Object correspondence data:
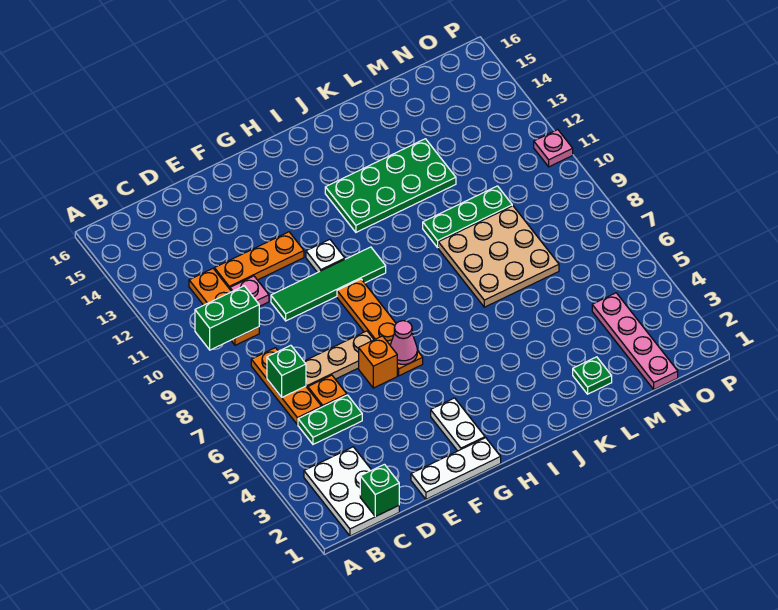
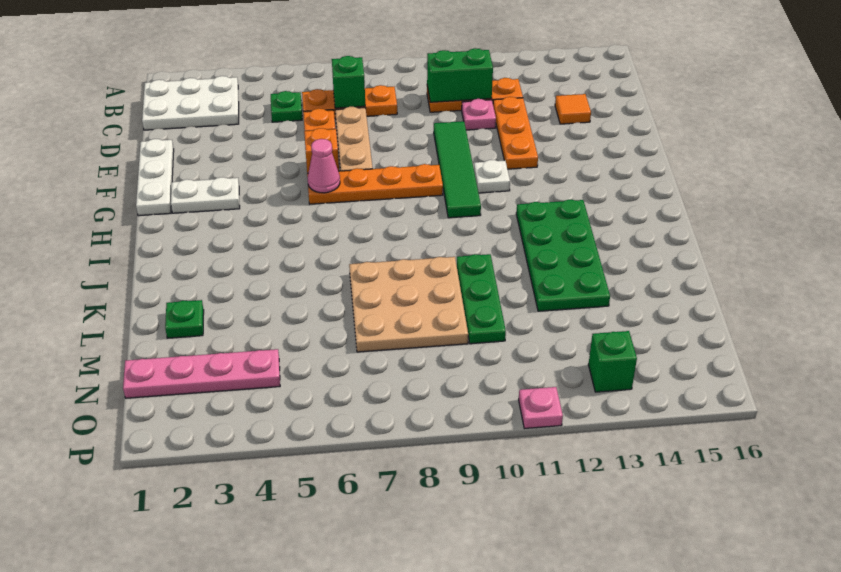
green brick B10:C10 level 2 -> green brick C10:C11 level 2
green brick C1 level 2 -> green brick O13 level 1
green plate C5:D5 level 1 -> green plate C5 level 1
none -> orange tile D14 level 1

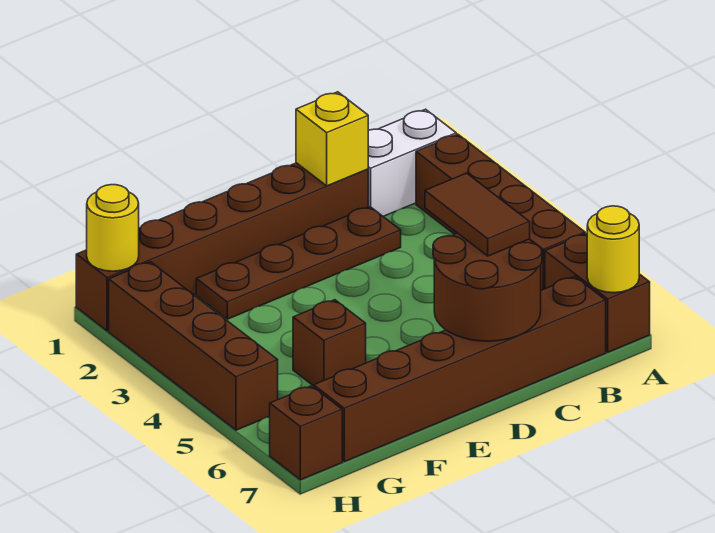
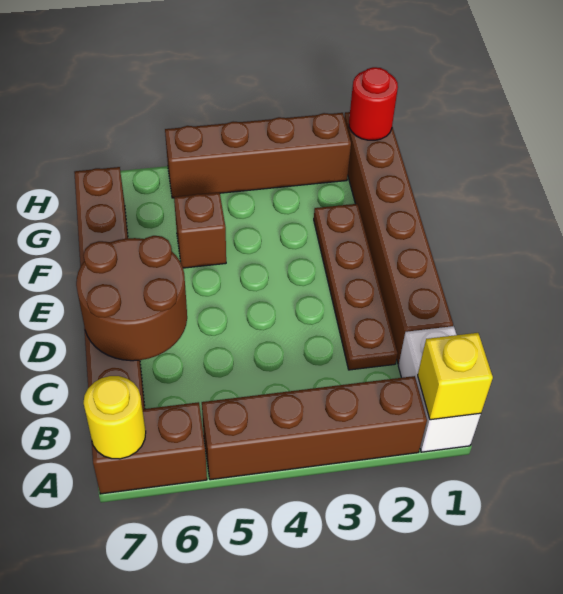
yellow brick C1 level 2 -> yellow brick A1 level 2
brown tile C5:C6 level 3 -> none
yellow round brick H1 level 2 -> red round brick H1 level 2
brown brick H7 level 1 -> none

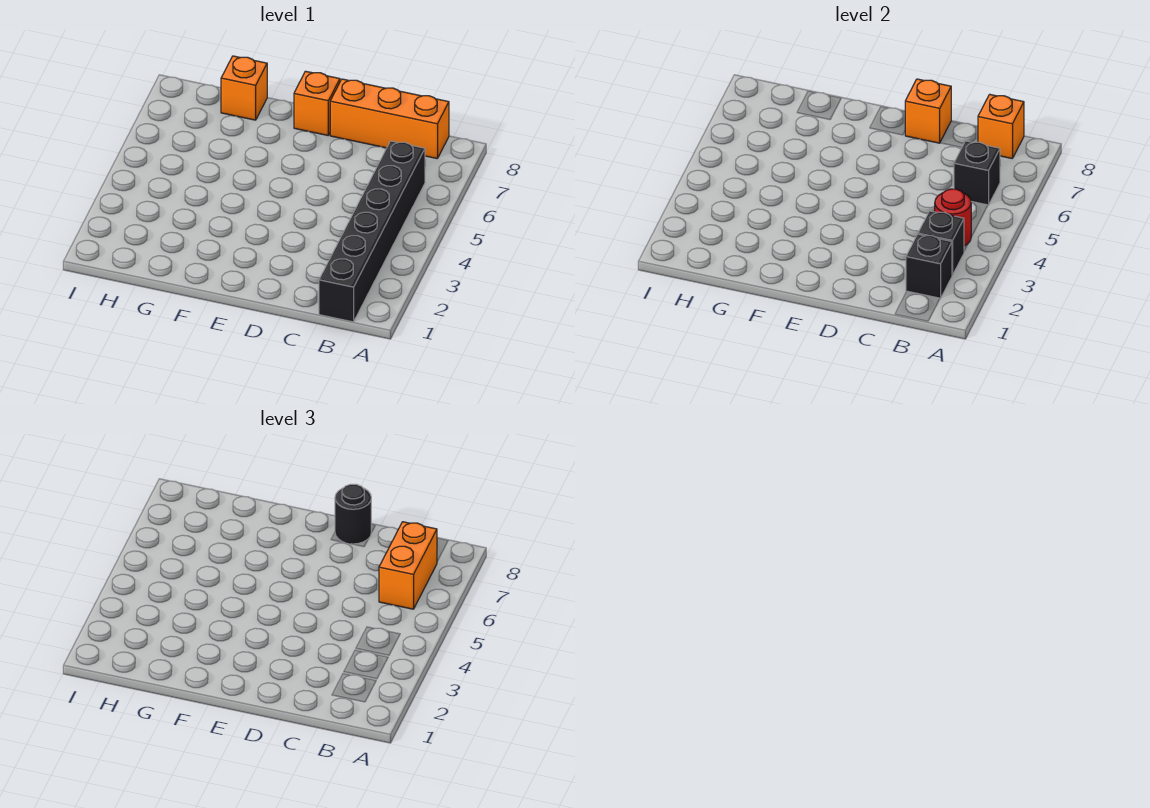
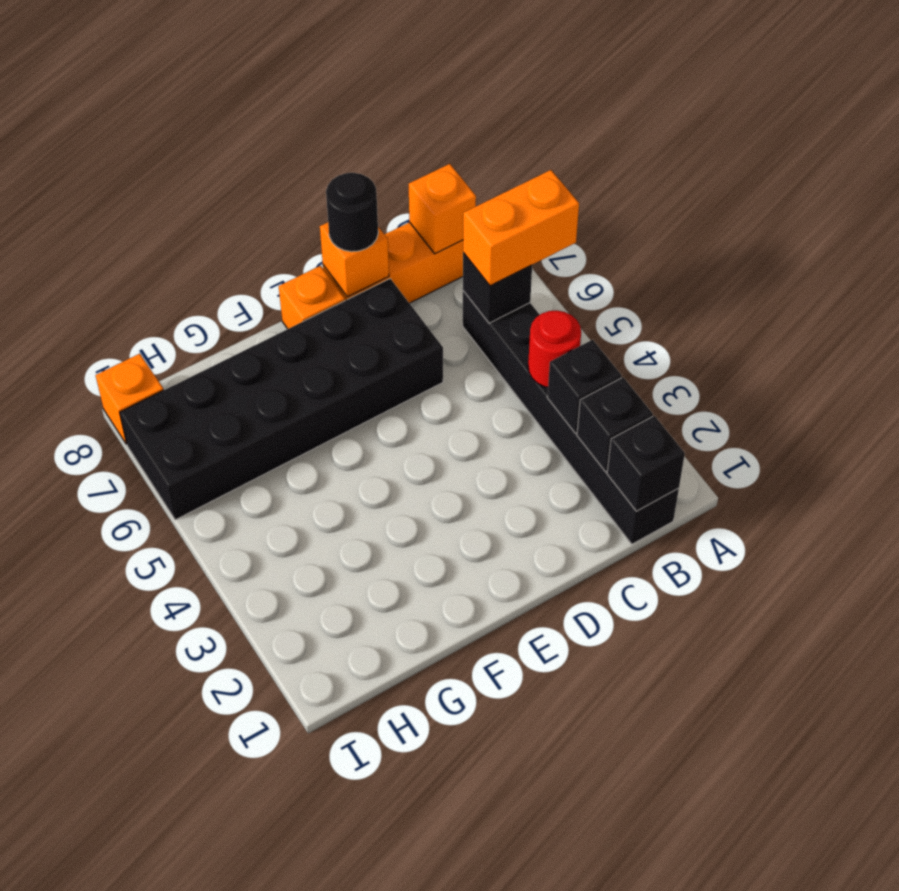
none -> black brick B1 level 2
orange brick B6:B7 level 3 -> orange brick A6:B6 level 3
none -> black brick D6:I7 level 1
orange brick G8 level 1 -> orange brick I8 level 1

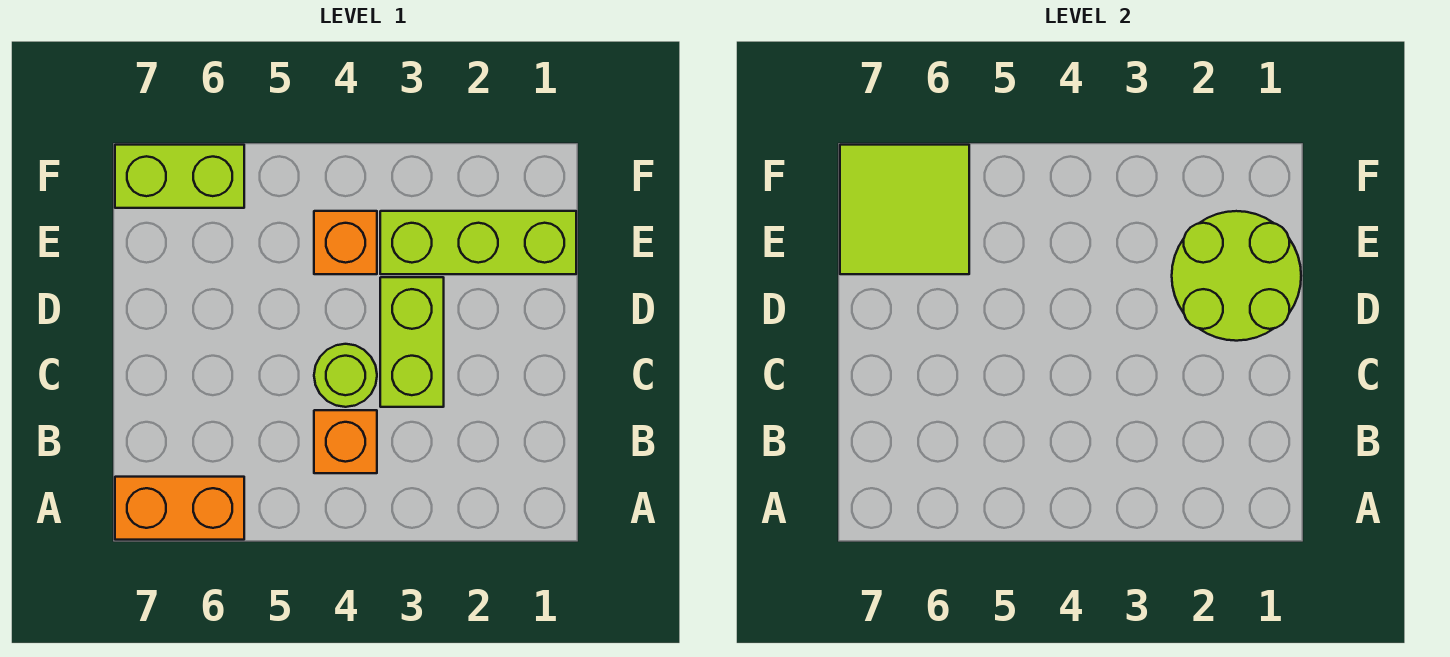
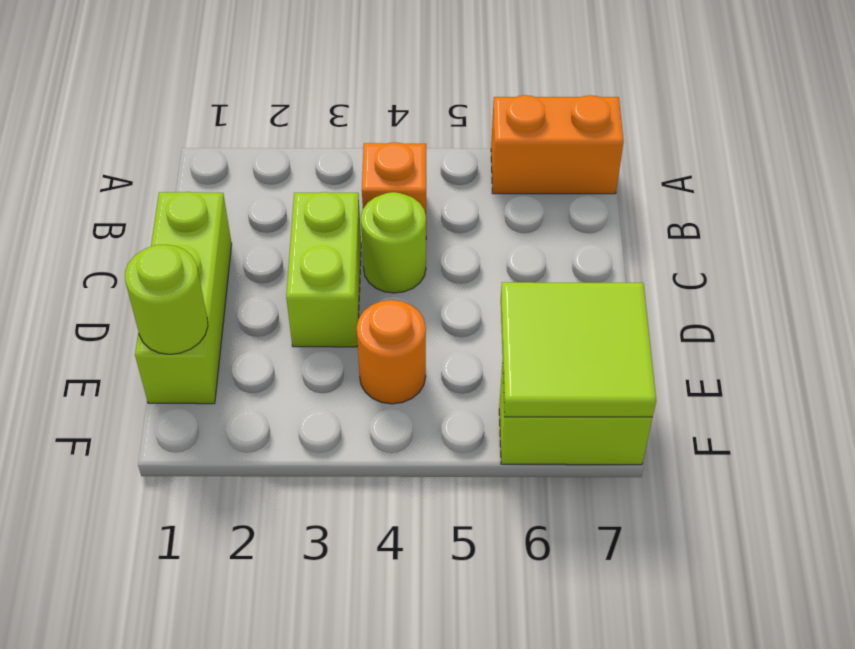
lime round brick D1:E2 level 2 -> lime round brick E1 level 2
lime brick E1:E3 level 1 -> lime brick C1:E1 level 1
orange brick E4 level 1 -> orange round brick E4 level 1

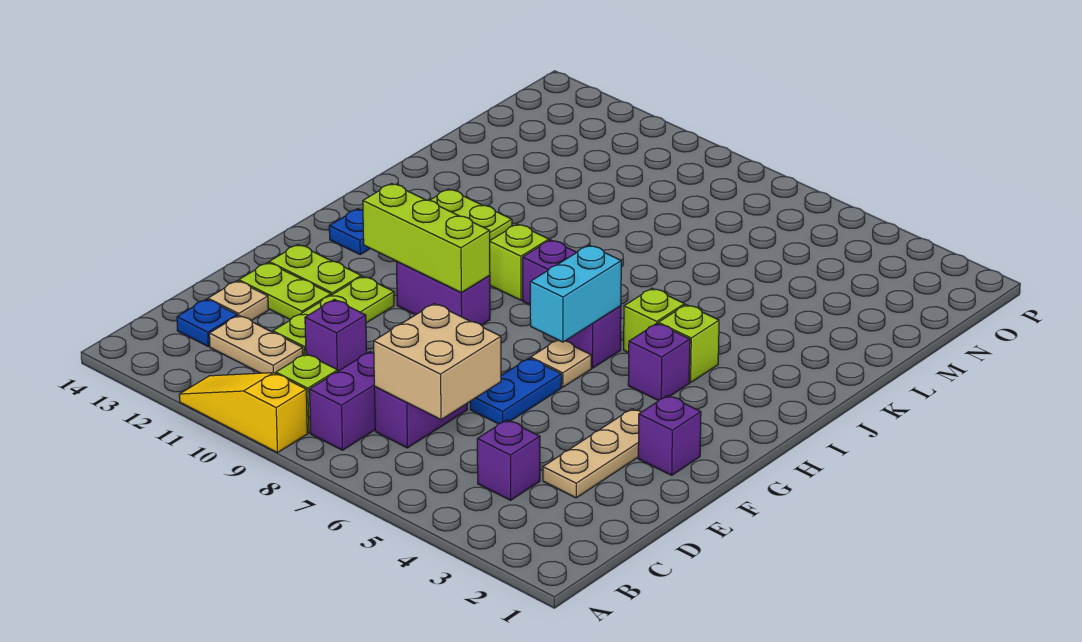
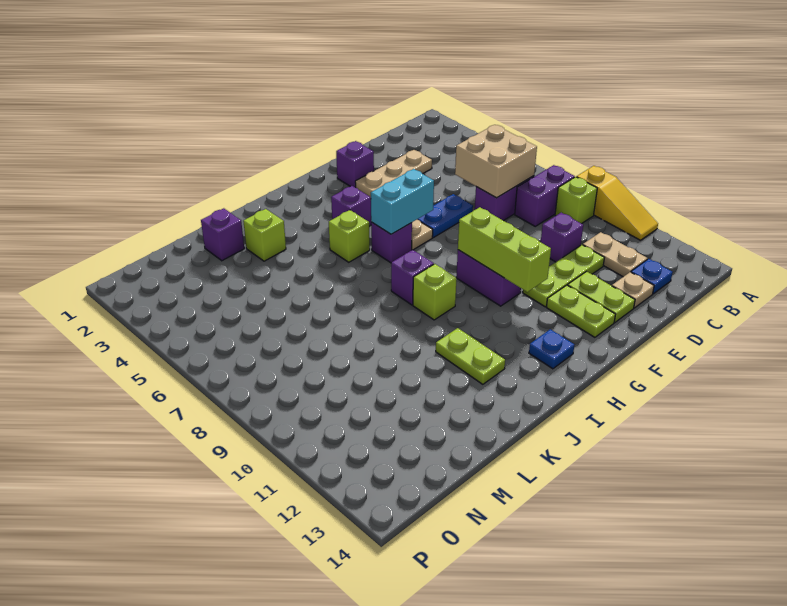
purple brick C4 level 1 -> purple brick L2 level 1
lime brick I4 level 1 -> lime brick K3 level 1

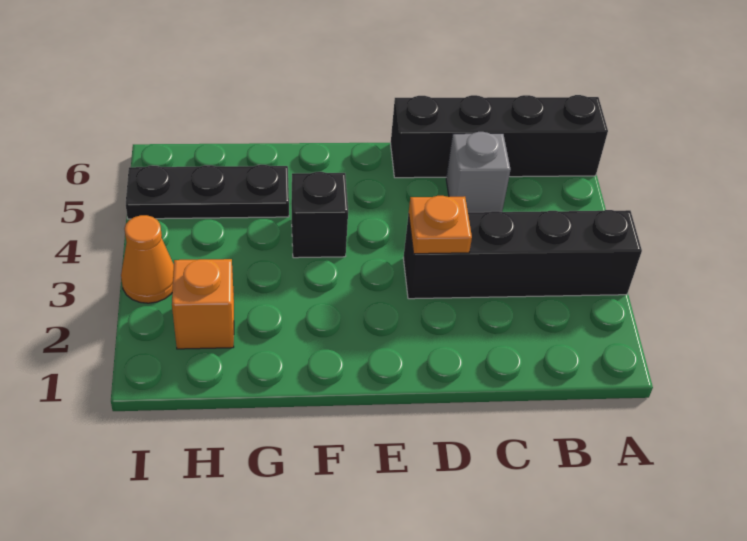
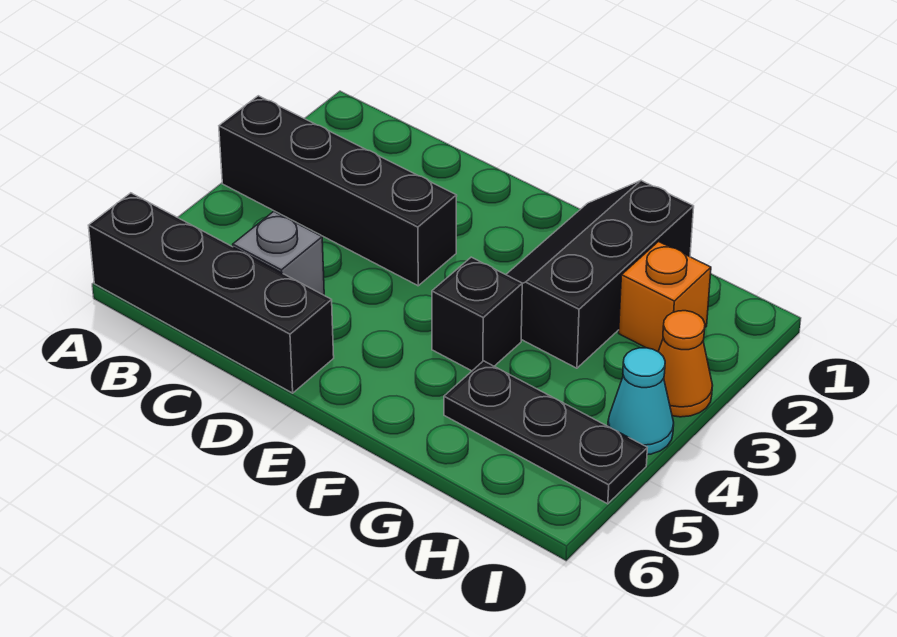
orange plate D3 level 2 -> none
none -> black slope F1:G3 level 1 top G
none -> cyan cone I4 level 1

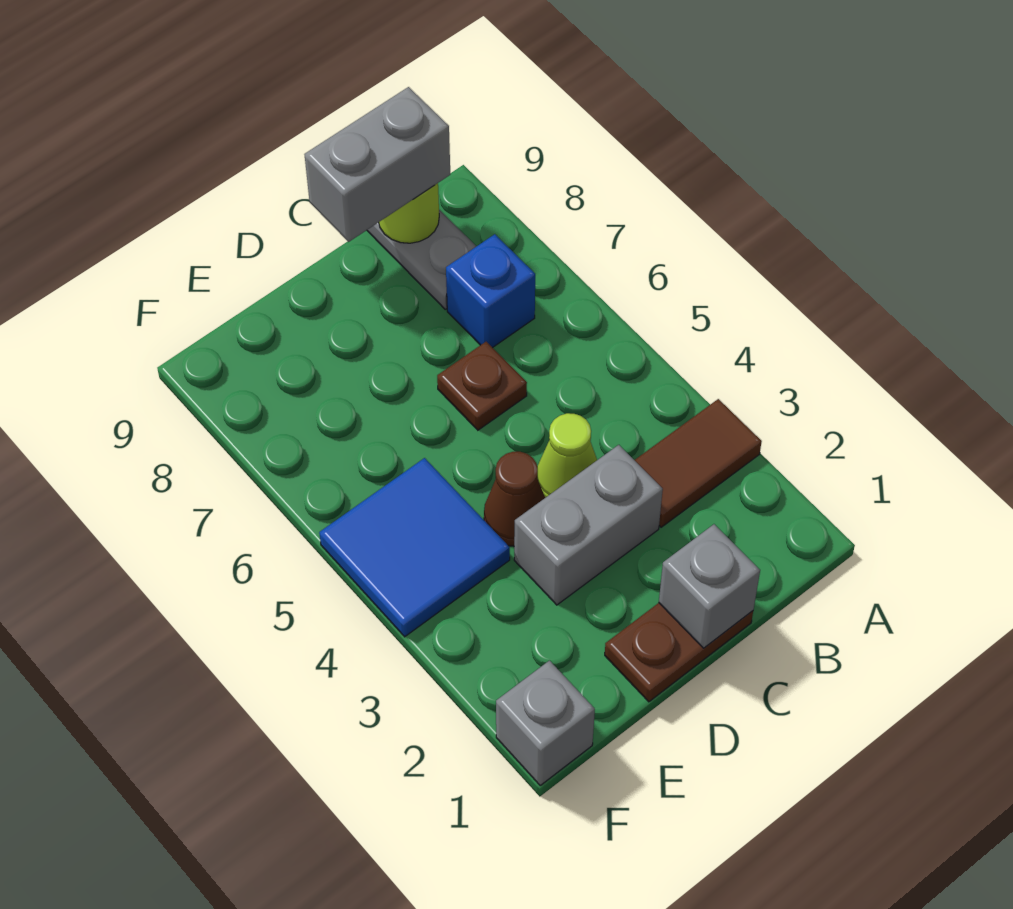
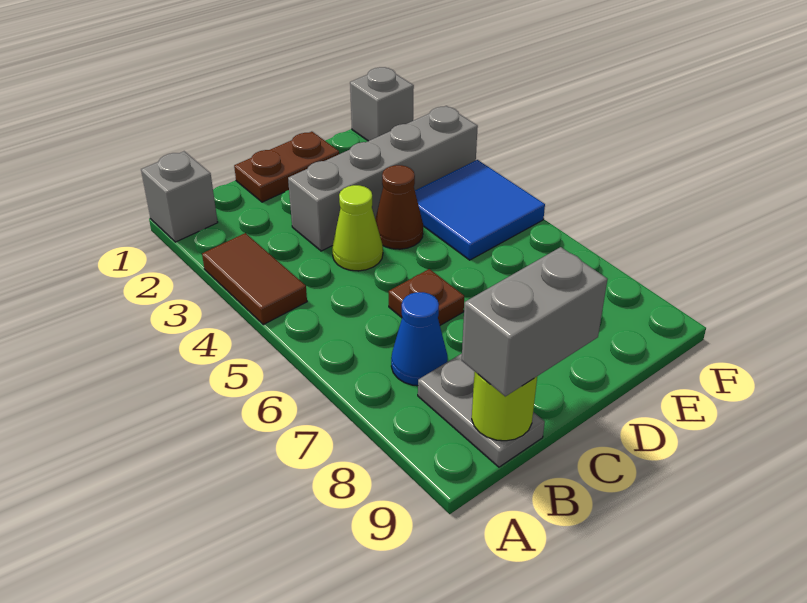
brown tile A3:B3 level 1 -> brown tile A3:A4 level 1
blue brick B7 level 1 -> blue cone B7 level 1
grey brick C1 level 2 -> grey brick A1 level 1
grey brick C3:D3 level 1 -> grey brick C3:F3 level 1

- _What is needed_: For the entries above, return an exact copy that omits the images.

- _Response area_:
green brick B10:C10 level 2 -> green brick C10:C11 level 2
green brick C1 level 2 -> green brick O13 level 1
green plate C5:D5 level 1 -> green plate C5 level 1
none -> orange tile D14 level 1

yellow brick C1 level 2 -> yellow brick A1 level 2
brown tile C5:C6 level 3 -> none
yellow round brick H1 level 2 -> red round brick H1 level 2
brown brick H7 level 1 -> none

none -> black brick B1 level 2
orange brick B6:B7 level 3 -> orange brick A6:B6 level 3
none -> black brick D6:I7 level 1
orange brick G8 level 1 -> orange brick I8 level 1

lime round brick D1:E2 level 2 -> lime round brick E1 level 2
lime brick E1:E3 level 1 -> lime brick C1:E1 level 1
orange brick E4 level 1 -> orange round brick E4 level 1

purple brick C4 level 1 -> purple brick L2 level 1
lime brick I4 level 1 -> lime brick K3 level 1

orange plate D3 level 2 -> none
none -> black slope F1:G3 level 1 top G
none -> cyan cone I4 level 1

brown tile A3:B3 level 1 -> brown tile A3:A4 level 1
blue brick B7 level 1 -> blue cone B7 level 1
grey brick C1 level 2 -> grey brick A1 level 1
grey brick C3:D3 level 1 -> grey brick C3:F3 level 1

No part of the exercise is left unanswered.